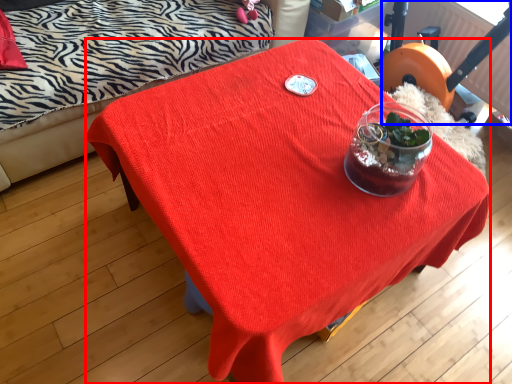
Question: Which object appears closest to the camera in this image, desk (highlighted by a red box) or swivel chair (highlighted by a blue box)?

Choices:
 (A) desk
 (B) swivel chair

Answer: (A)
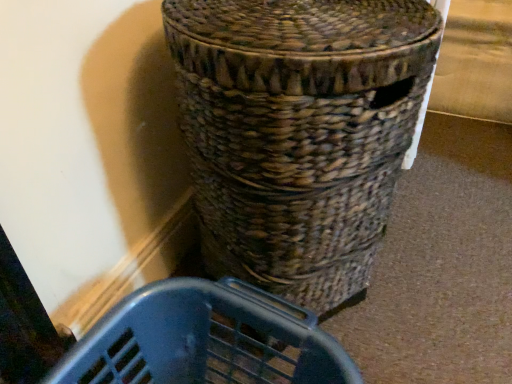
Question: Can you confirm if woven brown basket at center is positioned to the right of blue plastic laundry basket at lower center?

TASK DETAILS:
Please convert the material above into a Markdown table with the columns Row and Line, giving each line its own numbered row. Skip blank lines and leave the pictures out.

WORKED SOLUTION:
| Row | Line |
|---|---|
| 1 | Question: Which object appears closest to the camera in this image, desk (highlighted by a red box) or swivel chair (highlighted by a blue box)? |
| 2 | Choices: |
| 3 |  (A) desk |
| 4 |  (B) swivel chair |
| 5 | Answer: (A) |
| 6 | Question: Can you confirm if woven brown basket at center is positioned to the right of blue plastic laundry basket at lower center? |